■ **Task requirements**
If a record contains a picture, skip the picture and transcribe the rest exactly.

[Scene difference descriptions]
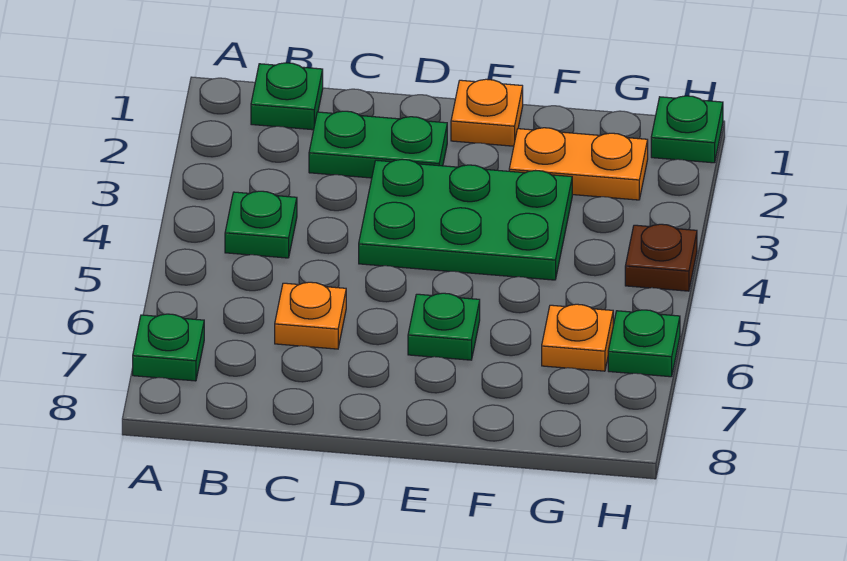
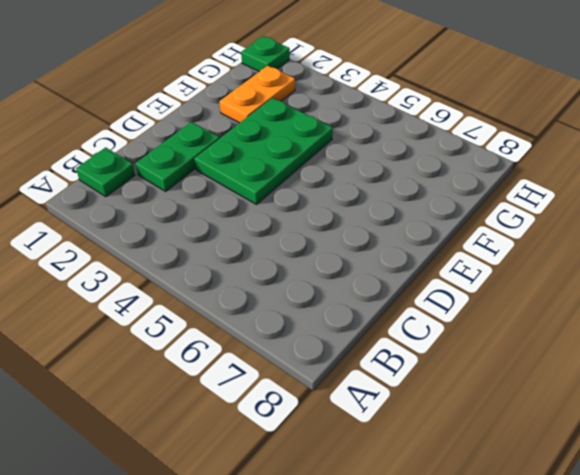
none -> green plate A7 level 1
none -> green plate B4 level 1
none -> orange plate C6 level 1

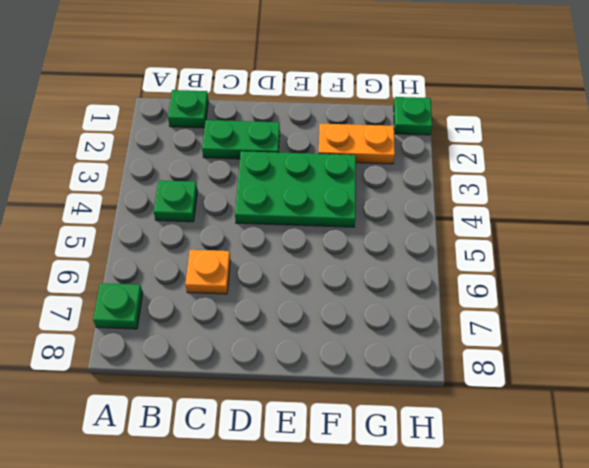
none -> orange plate E1 level 1
none -> green plate E6 level 1
none -> orange plate G6 level 1

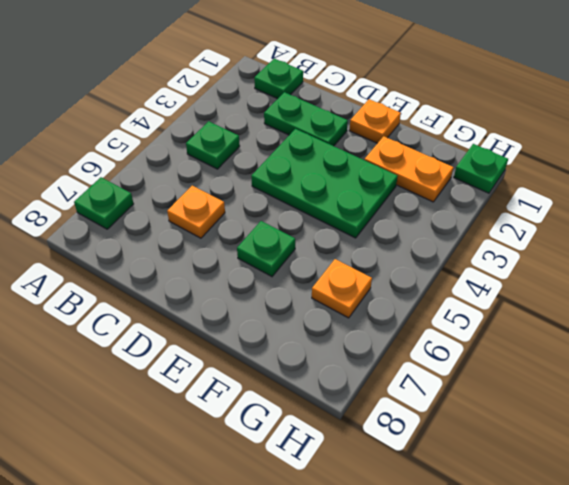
none -> brown plate H4 level 1
none -> green plate H6 level 1

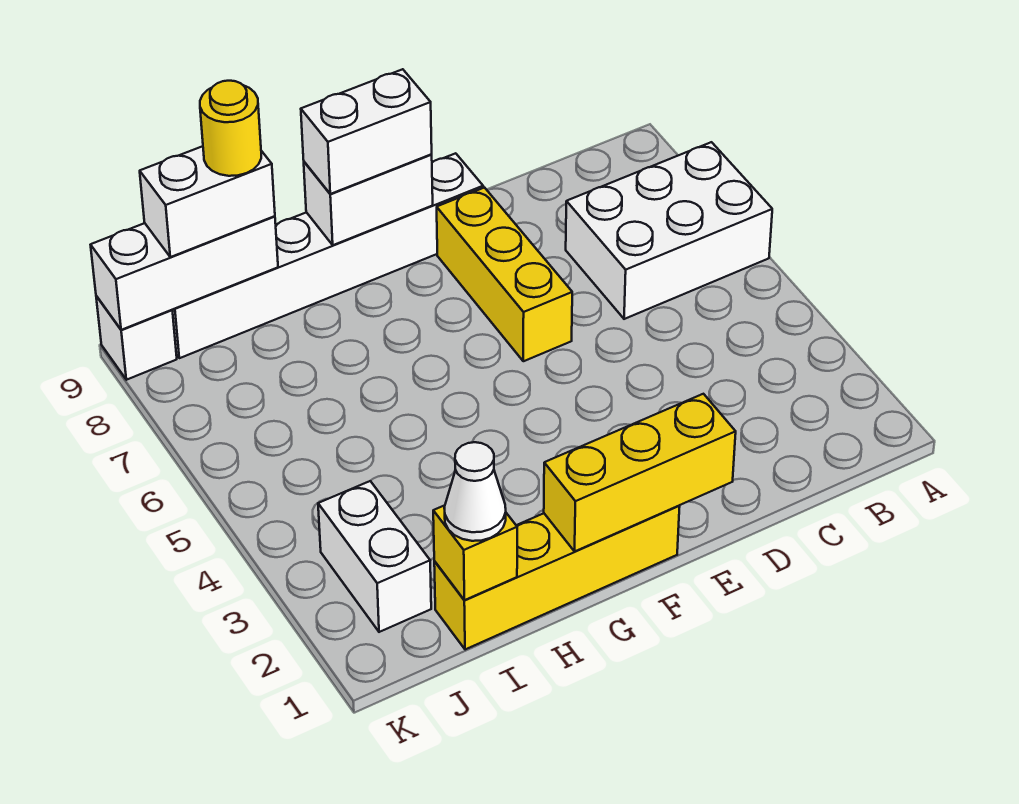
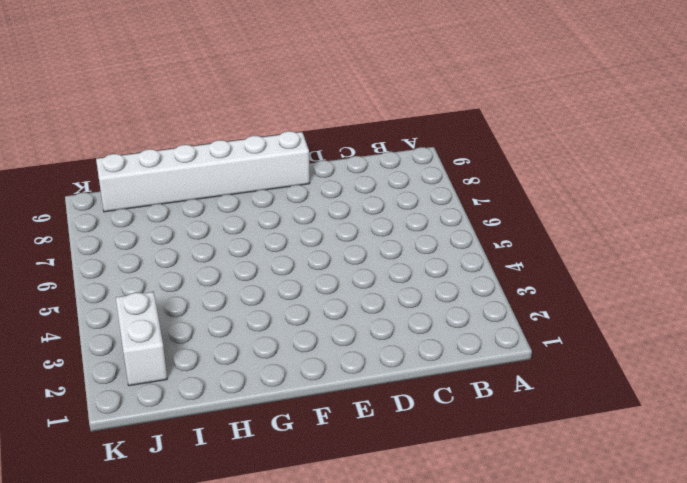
none -> white brick A6:C7 level 1
none -> yellow brick E6:E8 level 1
none -> yellow brick F1:I1 level 1

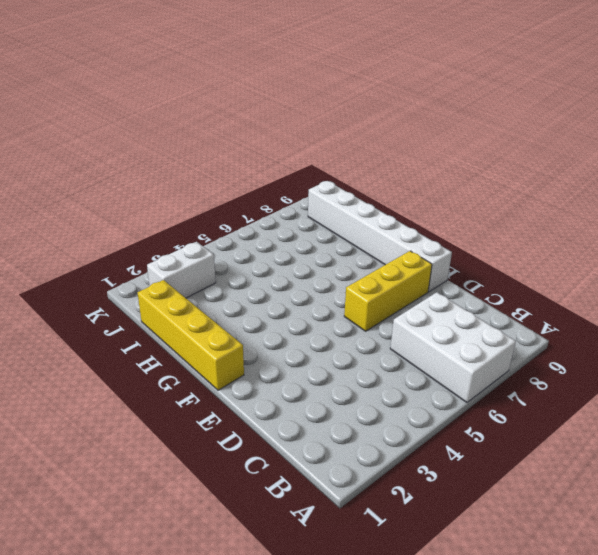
none -> white brick K9 level 1
none -> yellow brick E1:G1 level 2
none -> white brick F9:G9 level 2

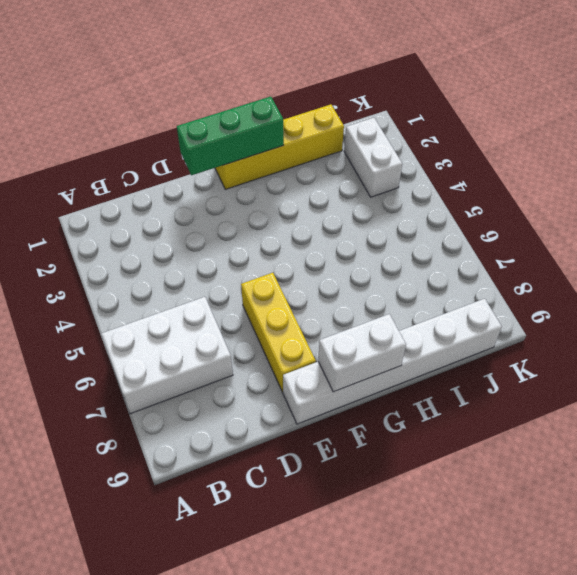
green brick E1:G1 level 2 -> yellow brick E1:G1 level 2
none -> white brick K9 level 1
none -> yellow brick I1 level 2
none -> white brick I9:K9 level 2

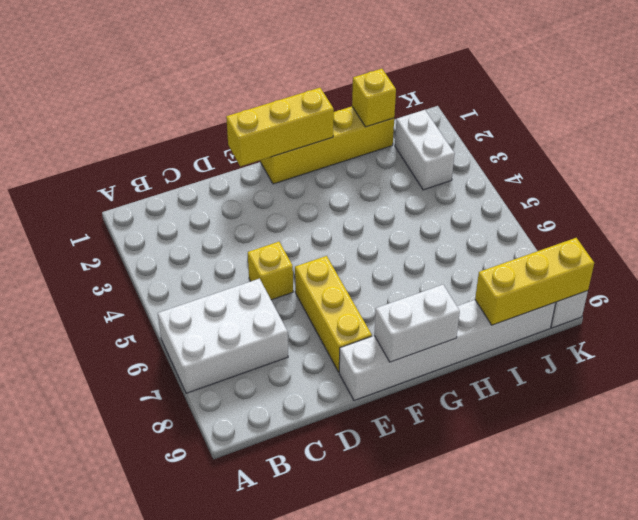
yellow brick D5 level 1 -> none
yellow brick I9:K9 level 2 -> white brick I9:K9 level 2
none -> white brick F9:G9 level 3
none -> white cone I1 level 3
none -> white brick I9:J9 level 3

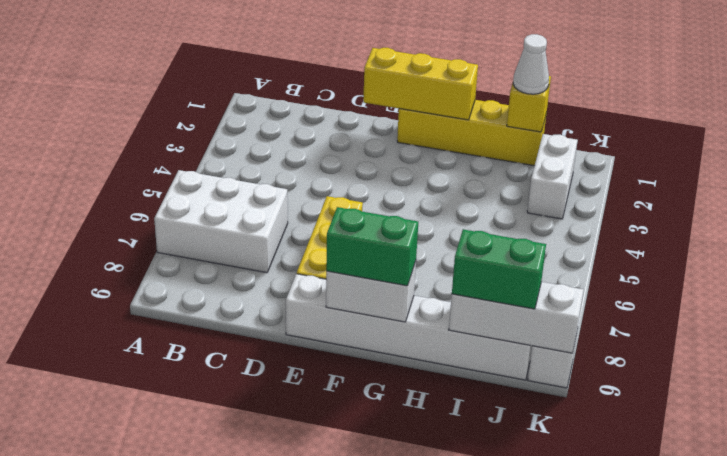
green brick F9:G9 level 3 -> white brick F9:G9 level 3
green brick I9:J9 level 3 -> white brick I9:J9 level 3
none -> yellow round brick I9 level 4

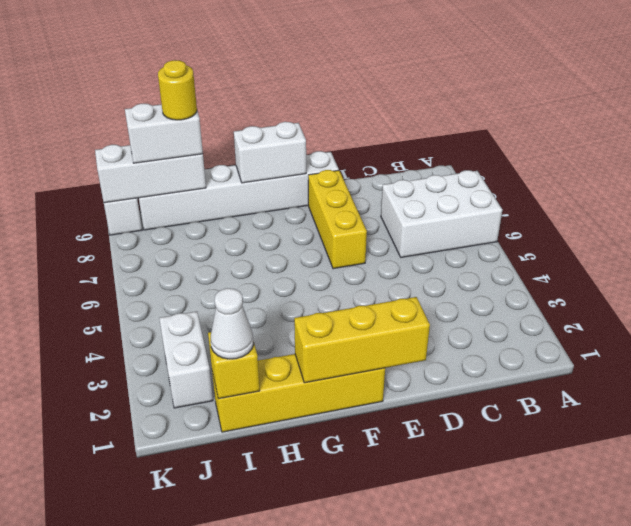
none -> white brick F9:G9 level 3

■ **Output**
none -> green plate A7 level 1
none -> green plate B4 level 1
none -> orange plate C6 level 1

none -> orange plate E1 level 1
none -> green plate E6 level 1
none -> orange plate G6 level 1

none -> brown plate H4 level 1
none -> green plate H6 level 1

none -> white brick A6:C7 level 1
none -> yellow brick E6:E8 level 1
none -> yellow brick F1:I1 level 1

none -> white brick K9 level 1
none -> yellow brick E1:G1 level 2
none -> white brick F9:G9 level 2

green brick E1:G1 level 2 -> yellow brick E1:G1 level 2
none -> white brick K9 level 1
none -> yellow brick I1 level 2
none -> white brick I9:K9 level 2

yellow brick D5 level 1 -> none
yellow brick I9:K9 level 2 -> white brick I9:K9 level 2
none -> white brick F9:G9 level 3
none -> white cone I1 level 3
none -> white brick I9:J9 level 3

green brick F9:G9 level 3 -> white brick F9:G9 level 3
green brick I9:J9 level 3 -> white brick I9:J9 level 3
none -> yellow round brick I9 level 4

none -> white brick F9:G9 level 3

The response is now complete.